> _Your task_: From the entries below, retype only the lines from the one with "orange carrot: 3 -> 1" through the one with "pink pot: 7 -> 6", exactly as written.

═════ Information provided

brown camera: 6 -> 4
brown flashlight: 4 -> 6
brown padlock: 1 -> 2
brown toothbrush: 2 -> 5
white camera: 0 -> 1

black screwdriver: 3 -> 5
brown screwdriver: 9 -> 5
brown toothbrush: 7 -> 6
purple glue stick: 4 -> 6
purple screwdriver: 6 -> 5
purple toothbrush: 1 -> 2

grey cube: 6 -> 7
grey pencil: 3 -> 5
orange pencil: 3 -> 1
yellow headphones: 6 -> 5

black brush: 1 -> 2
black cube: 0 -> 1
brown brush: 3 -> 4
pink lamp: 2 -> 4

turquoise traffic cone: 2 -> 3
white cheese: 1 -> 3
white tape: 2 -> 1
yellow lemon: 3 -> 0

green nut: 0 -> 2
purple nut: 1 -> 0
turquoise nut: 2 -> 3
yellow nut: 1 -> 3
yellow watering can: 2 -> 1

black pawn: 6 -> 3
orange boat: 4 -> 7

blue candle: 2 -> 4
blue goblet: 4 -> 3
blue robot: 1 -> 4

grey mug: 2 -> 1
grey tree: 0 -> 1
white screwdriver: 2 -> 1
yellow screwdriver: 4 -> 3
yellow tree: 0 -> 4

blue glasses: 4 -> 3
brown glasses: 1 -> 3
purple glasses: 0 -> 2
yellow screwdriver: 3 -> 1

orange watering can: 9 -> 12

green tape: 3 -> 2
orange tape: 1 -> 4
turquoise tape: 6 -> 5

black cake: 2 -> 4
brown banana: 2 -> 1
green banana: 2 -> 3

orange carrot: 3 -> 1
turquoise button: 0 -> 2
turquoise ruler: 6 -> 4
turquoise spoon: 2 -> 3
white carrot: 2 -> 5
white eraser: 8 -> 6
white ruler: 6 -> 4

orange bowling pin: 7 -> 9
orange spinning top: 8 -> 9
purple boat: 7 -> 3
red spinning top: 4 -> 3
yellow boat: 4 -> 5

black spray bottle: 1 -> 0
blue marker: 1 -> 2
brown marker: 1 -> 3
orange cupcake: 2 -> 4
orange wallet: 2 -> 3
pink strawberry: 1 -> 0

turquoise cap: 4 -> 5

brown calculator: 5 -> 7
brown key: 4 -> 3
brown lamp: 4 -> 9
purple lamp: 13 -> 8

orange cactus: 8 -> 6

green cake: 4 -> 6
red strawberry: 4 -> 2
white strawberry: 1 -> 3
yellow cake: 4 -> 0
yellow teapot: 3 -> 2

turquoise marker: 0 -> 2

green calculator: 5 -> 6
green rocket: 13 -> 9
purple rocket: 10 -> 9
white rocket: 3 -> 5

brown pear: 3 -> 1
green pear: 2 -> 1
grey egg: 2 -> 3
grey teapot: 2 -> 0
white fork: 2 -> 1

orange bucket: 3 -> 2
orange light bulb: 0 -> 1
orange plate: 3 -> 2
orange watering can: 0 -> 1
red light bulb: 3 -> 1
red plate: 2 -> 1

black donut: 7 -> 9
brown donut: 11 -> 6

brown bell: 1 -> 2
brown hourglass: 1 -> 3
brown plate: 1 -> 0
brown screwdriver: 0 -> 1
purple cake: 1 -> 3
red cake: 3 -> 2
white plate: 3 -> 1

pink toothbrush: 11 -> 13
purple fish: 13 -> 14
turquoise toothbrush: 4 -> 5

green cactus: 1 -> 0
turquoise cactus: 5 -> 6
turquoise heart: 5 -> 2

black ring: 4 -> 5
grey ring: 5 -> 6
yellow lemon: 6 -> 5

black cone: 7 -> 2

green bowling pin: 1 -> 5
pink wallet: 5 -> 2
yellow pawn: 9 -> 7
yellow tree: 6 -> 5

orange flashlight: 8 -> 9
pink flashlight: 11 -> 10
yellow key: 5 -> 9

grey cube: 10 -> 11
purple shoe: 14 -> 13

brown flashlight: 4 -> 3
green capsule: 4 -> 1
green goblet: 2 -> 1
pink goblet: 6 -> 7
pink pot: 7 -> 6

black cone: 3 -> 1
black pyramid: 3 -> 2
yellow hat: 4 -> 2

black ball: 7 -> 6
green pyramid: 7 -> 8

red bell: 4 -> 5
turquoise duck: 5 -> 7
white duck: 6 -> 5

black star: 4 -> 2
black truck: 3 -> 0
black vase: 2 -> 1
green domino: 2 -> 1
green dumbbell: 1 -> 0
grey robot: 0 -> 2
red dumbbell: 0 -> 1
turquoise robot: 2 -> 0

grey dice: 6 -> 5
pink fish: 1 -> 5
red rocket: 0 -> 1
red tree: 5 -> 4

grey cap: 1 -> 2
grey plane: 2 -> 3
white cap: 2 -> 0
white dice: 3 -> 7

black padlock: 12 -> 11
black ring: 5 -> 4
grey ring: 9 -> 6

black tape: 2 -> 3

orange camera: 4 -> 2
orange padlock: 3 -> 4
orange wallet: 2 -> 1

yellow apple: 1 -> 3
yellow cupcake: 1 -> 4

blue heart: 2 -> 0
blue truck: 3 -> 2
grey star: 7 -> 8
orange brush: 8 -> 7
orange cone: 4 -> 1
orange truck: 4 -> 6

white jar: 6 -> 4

══════════

> _Answer for this exercise_:
orange carrot: 3 -> 1
turquoise button: 0 -> 2
turquoise ruler: 6 -> 4
turquoise spoon: 2 -> 3
white carrot: 2 -> 5
white eraser: 8 -> 6
white ruler: 6 -> 4

orange bowling pin: 7 -> 9
orange spinning top: 8 -> 9
purple boat: 7 -> 3
red spinning top: 4 -> 3
yellow boat: 4 -> 5

black spray bottle: 1 -> 0
blue marker: 1 -> 2
brown marker: 1 -> 3
orange cupcake: 2 -> 4
orange wallet: 2 -> 3
pink strawberry: 1 -> 0

turquoise cap: 4 -> 5

brown calculator: 5 -> 7
brown key: 4 -> 3
brown lamp: 4 -> 9
purple lamp: 13 -> 8

orange cactus: 8 -> 6

green cake: 4 -> 6
red strawberry: 4 -> 2
white strawberry: 1 -> 3
yellow cake: 4 -> 0
yellow teapot: 3 -> 2

turquoise marker: 0 -> 2

green calculator: 5 -> 6
green rocket: 13 -> 9
purple rocket: 10 -> 9
white rocket: 3 -> 5

brown pear: 3 -> 1
green pear: 2 -> 1
grey egg: 2 -> 3
grey teapot: 2 -> 0
white fork: 2 -> 1

orange bucket: 3 -> 2
orange light bulb: 0 -> 1
orange plate: 3 -> 2
orange watering can: 0 -> 1
red light bulb: 3 -> 1
red plate: 2 -> 1

black donut: 7 -> 9
brown donut: 11 -> 6

brown bell: 1 -> 2
brown hourglass: 1 -> 3
brown plate: 1 -> 0
brown screwdriver: 0 -> 1
purple cake: 1 -> 3
red cake: 3 -> 2
white plate: 3 -> 1

pink toothbrush: 11 -> 13
purple fish: 13 -> 14
turquoise toothbrush: 4 -> 5

green cactus: 1 -> 0
turquoise cactus: 5 -> 6
turquoise heart: 5 -> 2

black ring: 4 -> 5
grey ring: 5 -> 6
yellow lemon: 6 -> 5

black cone: 7 -> 2

green bowling pin: 1 -> 5
pink wallet: 5 -> 2
yellow pawn: 9 -> 7
yellow tree: 6 -> 5

orange flashlight: 8 -> 9
pink flashlight: 11 -> 10
yellow key: 5 -> 9

grey cube: 10 -> 11
purple shoe: 14 -> 13

brown flashlight: 4 -> 3
green capsule: 4 -> 1
green goblet: 2 -> 1
pink goblet: 6 -> 7
pink pot: 7 -> 6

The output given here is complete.